__Exercise details__
Wherever the string "brick" appears in the records, return the line that holds it.

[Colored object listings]
>>>
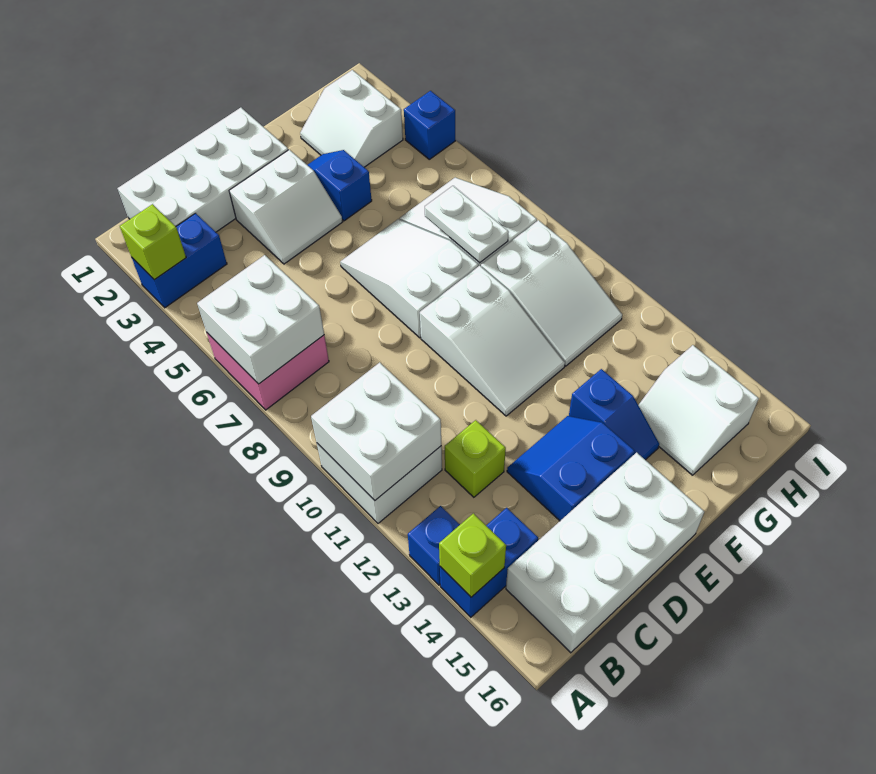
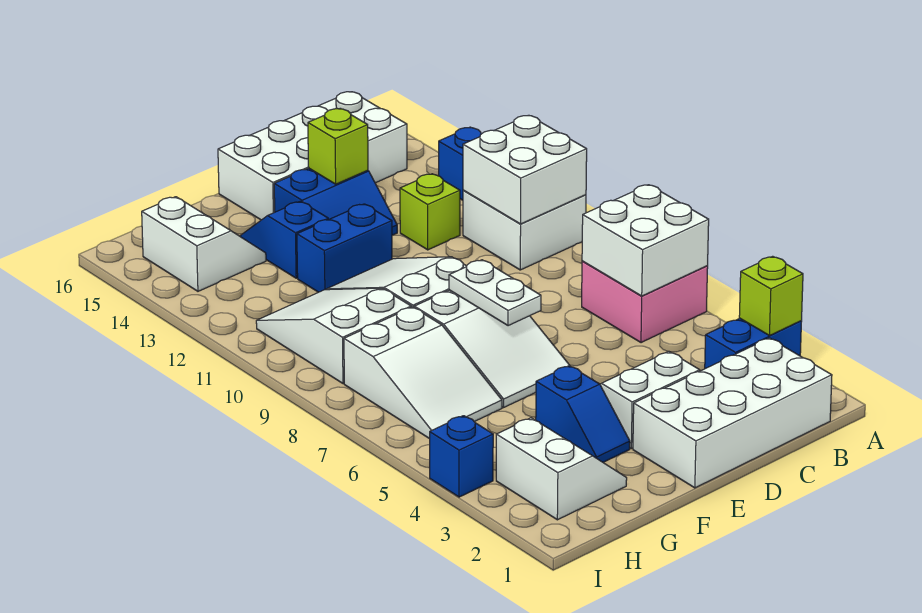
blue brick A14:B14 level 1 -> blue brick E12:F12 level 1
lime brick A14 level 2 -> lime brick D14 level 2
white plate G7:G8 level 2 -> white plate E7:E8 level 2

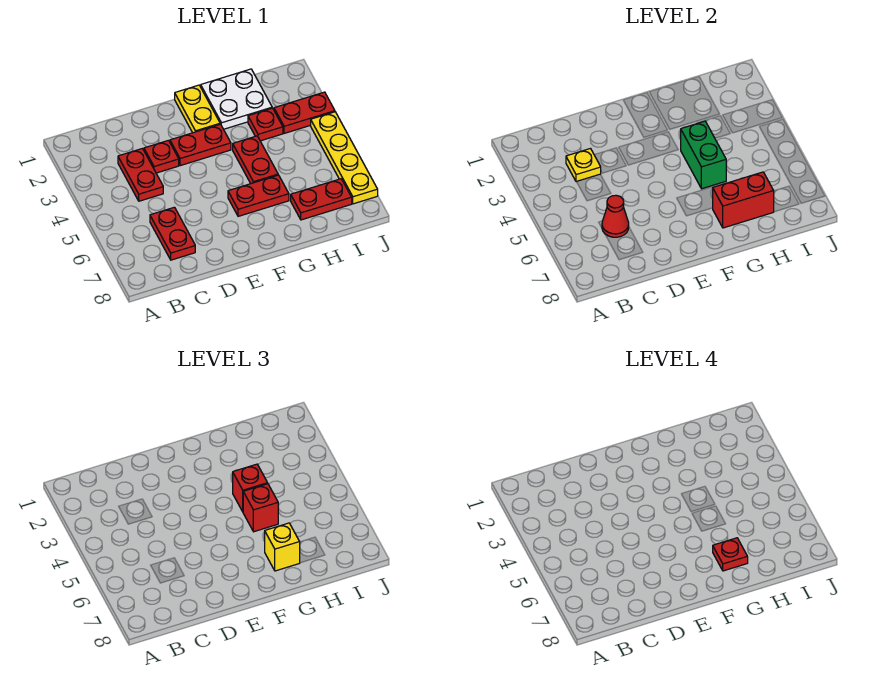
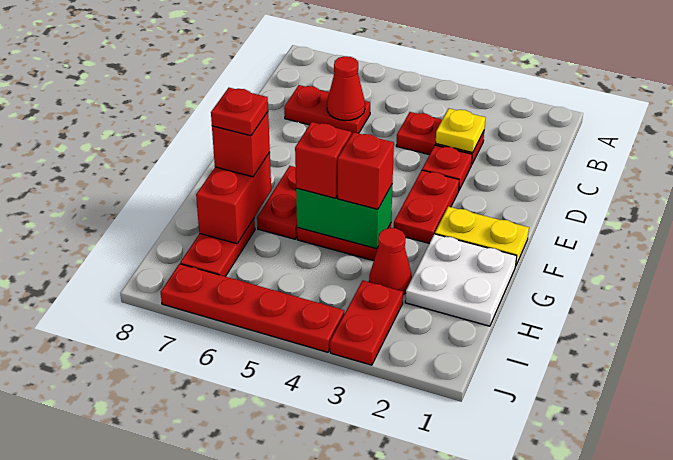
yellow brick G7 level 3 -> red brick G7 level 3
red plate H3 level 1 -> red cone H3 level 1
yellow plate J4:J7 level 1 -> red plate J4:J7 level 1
<<<
__Result below__
blue brick A14:B14 level 1 -> blue brick E12:F12 level 1
lime brick A14 level 2 -> lime brick D14 level 2
yellow brick G7 level 3 -> red brick G7 level 3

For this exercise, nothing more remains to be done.